■ EXERCISE BRIEF ■
Lines of the material that include the word "switch" are to be counted; only their number should be given.

■ EXCERPTED DATA ■
---------------

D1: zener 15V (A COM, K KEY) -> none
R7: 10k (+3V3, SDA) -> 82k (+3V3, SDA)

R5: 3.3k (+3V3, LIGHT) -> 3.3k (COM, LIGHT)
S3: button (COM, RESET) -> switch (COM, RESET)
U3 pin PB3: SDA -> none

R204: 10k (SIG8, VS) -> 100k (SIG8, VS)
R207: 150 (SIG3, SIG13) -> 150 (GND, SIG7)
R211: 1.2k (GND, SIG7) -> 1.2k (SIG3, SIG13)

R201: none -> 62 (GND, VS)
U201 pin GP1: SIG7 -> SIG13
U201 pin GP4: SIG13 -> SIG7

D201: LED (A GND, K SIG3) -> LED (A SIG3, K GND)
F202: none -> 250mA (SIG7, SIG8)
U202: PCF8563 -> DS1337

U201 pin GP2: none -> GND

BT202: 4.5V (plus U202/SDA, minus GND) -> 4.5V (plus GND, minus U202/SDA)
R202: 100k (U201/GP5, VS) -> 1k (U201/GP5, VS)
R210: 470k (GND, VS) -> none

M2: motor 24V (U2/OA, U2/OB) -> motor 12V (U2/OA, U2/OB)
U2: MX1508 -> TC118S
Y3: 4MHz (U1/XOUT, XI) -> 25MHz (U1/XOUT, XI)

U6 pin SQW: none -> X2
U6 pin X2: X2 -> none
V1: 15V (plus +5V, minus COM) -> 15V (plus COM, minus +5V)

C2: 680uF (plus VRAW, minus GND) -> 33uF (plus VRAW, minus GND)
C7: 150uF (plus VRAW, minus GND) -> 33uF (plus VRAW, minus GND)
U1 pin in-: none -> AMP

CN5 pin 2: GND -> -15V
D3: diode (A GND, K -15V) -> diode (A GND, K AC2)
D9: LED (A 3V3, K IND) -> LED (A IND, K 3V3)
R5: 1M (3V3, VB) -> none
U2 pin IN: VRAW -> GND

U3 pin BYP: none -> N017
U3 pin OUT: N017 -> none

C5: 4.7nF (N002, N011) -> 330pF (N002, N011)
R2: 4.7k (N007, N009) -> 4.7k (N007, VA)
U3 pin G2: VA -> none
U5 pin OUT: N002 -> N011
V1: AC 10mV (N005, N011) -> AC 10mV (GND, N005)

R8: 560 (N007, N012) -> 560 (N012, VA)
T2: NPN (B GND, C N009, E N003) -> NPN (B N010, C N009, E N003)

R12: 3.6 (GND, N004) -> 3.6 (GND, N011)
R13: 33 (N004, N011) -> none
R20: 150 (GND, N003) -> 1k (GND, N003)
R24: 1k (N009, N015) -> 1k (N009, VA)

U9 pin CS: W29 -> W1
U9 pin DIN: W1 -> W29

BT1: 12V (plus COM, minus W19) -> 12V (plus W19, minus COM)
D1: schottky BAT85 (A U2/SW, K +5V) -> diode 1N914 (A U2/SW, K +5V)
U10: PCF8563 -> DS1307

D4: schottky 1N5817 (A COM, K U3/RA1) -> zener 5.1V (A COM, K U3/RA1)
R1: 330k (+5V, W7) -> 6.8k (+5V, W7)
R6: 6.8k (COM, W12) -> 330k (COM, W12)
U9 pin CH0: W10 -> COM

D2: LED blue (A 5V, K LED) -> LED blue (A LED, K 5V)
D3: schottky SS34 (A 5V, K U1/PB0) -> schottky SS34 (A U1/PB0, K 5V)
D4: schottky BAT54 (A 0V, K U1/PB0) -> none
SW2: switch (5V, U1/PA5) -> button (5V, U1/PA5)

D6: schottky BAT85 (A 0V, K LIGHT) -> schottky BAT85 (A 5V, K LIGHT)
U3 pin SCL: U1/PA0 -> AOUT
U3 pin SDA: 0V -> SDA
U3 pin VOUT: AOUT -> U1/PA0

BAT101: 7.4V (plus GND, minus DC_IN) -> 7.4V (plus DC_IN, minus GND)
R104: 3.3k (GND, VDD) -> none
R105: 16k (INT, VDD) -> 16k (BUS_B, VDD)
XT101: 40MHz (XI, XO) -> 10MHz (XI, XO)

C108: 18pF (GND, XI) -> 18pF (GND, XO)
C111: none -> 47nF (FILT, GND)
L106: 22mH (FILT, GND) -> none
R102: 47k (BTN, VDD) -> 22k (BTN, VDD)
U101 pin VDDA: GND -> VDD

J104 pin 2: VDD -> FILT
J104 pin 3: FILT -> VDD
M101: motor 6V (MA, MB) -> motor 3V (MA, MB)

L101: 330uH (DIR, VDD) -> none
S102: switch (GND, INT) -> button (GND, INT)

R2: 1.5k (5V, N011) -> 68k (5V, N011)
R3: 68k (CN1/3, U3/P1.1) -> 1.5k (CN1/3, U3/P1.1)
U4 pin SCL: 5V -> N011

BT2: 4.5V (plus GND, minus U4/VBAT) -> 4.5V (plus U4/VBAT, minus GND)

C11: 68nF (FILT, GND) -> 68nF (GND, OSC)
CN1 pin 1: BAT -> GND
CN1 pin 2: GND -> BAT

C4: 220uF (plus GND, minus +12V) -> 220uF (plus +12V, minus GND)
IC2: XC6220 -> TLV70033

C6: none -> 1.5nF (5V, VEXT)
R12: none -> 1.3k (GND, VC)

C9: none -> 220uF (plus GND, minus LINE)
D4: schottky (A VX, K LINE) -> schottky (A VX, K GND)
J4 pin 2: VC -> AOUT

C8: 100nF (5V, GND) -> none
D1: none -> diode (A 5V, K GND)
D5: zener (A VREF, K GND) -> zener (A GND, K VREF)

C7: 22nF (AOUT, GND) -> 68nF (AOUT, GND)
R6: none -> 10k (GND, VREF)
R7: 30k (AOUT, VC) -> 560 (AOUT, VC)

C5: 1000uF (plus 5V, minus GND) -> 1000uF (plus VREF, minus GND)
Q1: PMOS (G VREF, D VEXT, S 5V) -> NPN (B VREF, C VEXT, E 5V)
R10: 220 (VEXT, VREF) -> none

---------------

■ SOLUTION TO THIS EXERCISE ■
3